Requirement
An exact, complete copy of the entries is needed, with the pictures left out.

Excerpts from a dataset

────

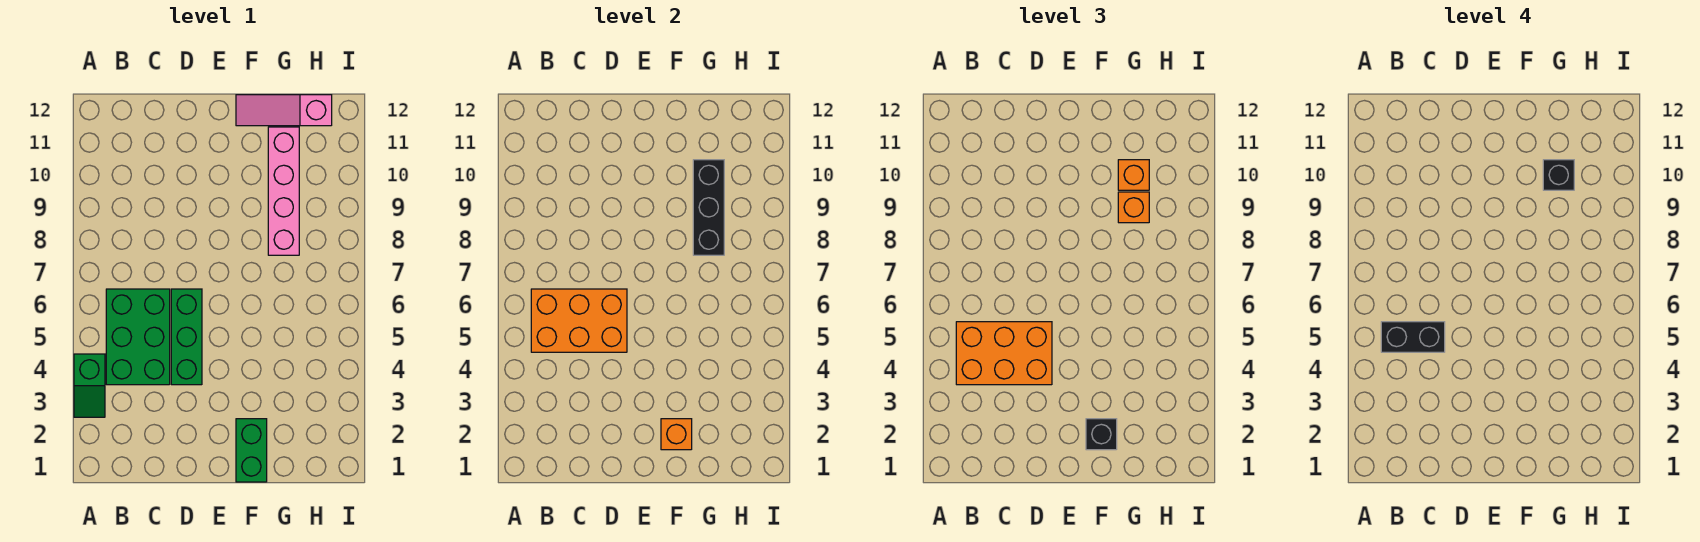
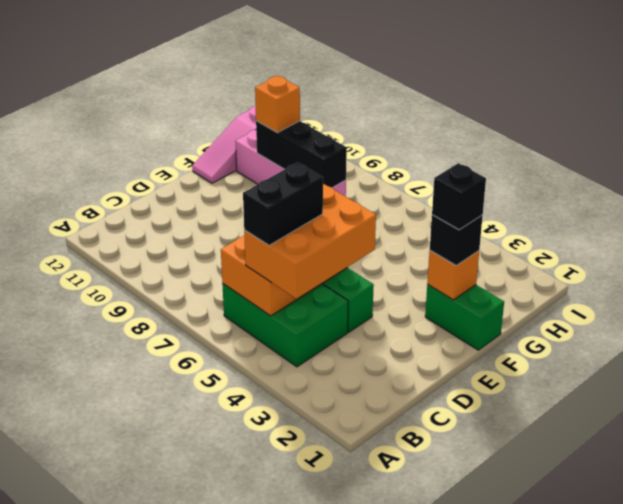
green slope A3:A4 level 1 top 4 -> none
orange brick G9 level 3 -> none
black brick G10 level 4 -> black brick F2 level 4

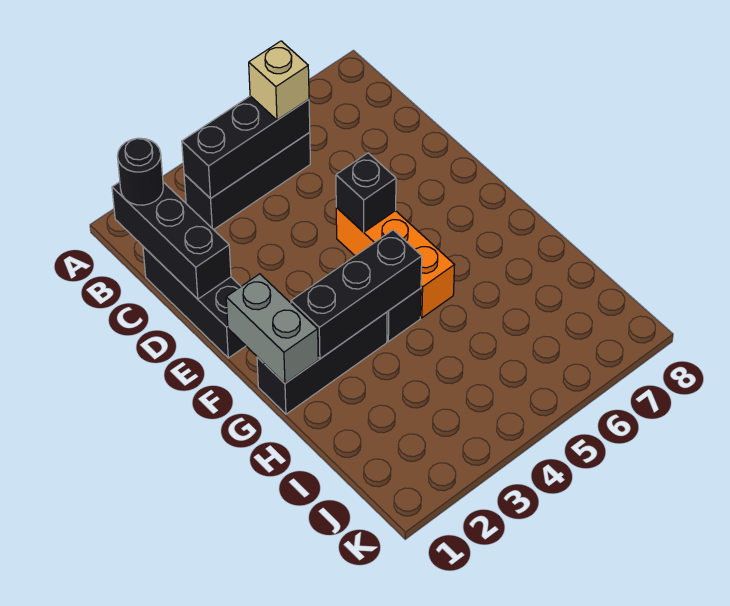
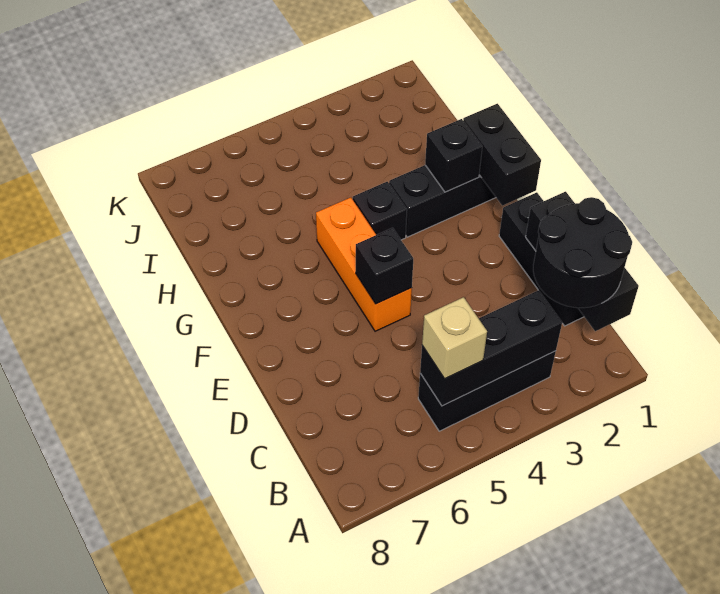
black round brick B1 level 3 -> black round brick B1:C2 level 3
grey brick F1:G1 level 2 -> black brick F1:G1 level 2
black brick G2:G4 level 2 -> black brick G2 level 2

────

Output for this task
green slope A3:A4 level 1 top 4 -> none
orange brick G9 level 3 -> none
black brick G10 level 4 -> black brick F2 level 4

black round brick B1 level 3 -> black round brick B1:C2 level 3
grey brick F1:G1 level 2 -> black brick F1:G1 level 2
black brick G2:G4 level 2 -> black brick G2 level 2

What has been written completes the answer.